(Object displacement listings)
________________________________________
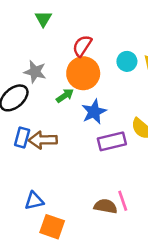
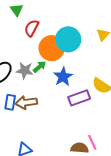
red semicircle: (82, 46) -> (32, 28), moved
cyan circle: (127, 61) -> (68, 39), moved, size x1.6
gray star: (35, 72) -> (25, 71), moved

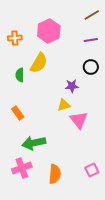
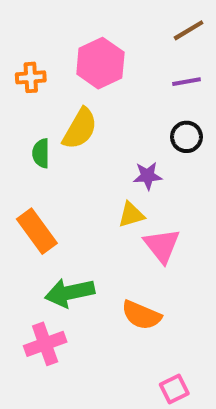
orange rectangle: (18, 113) -> (37, 231), size x1.5
pink square: (92, 170) -> (174, 389), moved
orange semicircle: (55, 174) -> (141, 315), moved, turned 108

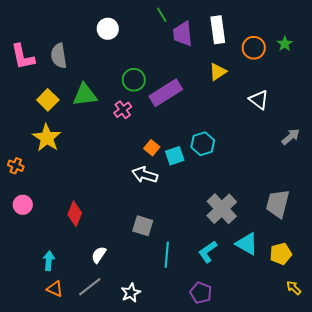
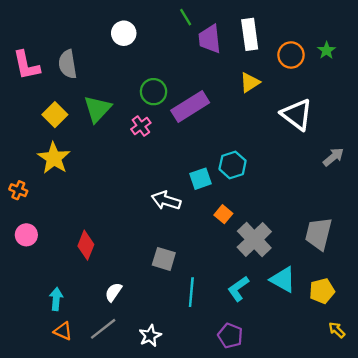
green triangle: (85, 95) -> (97, 109), turned -40
white triangle: (259, 100) -> (297, 115), size x1.4
orange square: (152, 148) -> (223, 214), moved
________________________________________
_EXERCISE GOAL_
Nothing outside the span should appear: transcribe the lines from the one containing "white triangle: (259, 100)" through the last line of the records.

_ANSWER TO THIS TASK_
white triangle: (259, 100) -> (297, 115), size x1.4
orange square: (152, 148) -> (223, 214), moved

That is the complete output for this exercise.